**Exercise instructions:**
Every line containing "grey" should be copied out. Go through the entries and find them.

**Available records:**
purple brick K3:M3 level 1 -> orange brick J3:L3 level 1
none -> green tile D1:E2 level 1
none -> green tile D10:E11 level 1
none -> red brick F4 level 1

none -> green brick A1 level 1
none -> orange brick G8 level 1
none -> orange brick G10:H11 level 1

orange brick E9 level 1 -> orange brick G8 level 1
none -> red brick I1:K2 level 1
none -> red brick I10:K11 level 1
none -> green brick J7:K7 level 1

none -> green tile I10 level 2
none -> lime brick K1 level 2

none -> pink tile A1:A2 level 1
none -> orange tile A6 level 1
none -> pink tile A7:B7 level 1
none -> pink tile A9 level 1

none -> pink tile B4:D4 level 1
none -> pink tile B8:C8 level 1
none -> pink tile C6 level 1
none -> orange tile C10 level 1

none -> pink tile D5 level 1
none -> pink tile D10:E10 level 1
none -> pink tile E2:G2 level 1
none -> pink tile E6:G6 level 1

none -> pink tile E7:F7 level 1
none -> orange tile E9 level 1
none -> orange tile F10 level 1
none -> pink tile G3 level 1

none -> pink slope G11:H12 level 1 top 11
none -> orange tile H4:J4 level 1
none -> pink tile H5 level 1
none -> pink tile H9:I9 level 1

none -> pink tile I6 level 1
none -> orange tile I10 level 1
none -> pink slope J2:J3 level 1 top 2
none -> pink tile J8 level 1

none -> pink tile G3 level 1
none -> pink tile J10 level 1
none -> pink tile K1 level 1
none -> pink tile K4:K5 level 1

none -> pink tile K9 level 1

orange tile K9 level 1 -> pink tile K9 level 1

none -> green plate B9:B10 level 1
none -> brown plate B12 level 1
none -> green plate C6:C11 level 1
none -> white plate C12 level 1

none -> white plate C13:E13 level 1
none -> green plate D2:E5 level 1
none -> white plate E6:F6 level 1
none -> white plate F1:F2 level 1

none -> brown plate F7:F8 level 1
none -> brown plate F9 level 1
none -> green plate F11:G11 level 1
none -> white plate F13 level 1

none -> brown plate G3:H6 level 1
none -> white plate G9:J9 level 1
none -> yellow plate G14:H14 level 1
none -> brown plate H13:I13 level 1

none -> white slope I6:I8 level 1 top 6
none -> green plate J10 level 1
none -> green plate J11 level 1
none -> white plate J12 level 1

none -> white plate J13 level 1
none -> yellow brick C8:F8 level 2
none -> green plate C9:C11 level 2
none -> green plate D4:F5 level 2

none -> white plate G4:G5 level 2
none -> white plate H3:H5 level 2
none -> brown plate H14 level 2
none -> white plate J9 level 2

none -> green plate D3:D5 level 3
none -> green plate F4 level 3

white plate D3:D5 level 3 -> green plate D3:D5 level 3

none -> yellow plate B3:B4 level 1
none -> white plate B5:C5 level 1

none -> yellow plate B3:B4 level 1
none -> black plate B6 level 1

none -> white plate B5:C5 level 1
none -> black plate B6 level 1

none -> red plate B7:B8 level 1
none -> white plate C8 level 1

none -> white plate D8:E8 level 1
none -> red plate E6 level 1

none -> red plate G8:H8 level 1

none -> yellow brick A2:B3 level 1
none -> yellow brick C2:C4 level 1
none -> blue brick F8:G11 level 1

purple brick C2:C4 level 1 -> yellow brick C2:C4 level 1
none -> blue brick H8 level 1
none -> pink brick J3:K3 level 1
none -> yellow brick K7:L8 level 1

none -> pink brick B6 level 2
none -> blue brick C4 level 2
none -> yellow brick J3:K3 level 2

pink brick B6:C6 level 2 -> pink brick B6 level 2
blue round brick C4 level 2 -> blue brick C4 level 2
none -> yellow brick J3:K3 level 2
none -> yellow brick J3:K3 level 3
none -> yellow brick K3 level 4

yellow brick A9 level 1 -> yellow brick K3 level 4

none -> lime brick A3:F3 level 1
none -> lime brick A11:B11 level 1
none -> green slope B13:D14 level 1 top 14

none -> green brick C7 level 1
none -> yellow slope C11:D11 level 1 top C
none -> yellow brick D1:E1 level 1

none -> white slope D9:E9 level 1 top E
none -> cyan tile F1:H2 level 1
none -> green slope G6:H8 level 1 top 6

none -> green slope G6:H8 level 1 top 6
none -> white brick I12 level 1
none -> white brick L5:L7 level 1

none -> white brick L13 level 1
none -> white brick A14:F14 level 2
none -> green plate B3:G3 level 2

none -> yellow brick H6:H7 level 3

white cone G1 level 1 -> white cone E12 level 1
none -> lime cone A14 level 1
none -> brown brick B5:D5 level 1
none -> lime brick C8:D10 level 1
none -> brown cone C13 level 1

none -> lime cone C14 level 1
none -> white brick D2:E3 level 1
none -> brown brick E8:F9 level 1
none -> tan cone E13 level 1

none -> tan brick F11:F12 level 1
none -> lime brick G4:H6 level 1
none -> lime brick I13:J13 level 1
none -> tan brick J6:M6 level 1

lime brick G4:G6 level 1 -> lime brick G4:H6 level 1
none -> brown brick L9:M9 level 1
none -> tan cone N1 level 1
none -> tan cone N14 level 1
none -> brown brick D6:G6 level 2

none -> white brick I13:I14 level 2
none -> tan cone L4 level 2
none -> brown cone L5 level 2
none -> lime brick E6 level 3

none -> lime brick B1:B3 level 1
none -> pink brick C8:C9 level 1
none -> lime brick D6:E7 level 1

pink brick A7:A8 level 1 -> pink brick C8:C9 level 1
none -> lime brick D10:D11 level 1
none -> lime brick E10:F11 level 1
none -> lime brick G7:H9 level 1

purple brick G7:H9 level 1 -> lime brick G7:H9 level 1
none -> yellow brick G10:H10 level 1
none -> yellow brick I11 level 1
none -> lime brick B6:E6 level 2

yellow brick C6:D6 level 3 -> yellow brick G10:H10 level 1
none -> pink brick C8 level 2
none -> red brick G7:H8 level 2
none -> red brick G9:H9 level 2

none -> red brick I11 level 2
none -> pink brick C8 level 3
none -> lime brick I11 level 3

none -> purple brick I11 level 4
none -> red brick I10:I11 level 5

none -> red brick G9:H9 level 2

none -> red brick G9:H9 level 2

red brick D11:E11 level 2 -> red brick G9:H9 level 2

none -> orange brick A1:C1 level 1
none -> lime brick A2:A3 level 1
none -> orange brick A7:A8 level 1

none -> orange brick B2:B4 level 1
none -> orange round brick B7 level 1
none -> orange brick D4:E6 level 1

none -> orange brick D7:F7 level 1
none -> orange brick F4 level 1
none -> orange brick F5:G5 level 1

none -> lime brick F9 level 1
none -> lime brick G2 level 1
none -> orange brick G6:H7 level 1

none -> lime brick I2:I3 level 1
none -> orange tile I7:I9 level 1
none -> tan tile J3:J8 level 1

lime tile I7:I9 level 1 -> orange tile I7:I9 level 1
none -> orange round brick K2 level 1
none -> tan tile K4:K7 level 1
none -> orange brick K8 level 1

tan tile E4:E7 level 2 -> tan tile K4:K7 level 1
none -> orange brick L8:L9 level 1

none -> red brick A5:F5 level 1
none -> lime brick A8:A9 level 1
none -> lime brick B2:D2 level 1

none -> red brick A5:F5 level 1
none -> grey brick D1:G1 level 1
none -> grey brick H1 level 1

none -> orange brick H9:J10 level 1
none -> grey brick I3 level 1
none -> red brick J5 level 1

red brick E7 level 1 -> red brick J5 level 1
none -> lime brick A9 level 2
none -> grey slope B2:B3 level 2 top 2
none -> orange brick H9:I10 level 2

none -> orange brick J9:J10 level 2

**Solution for this task:**
none -> grey brick D1:G1 level 1
none -> grey brick H1 level 1
none -> grey brick I3 level 1
none -> grey slope B2:B3 level 2 top 2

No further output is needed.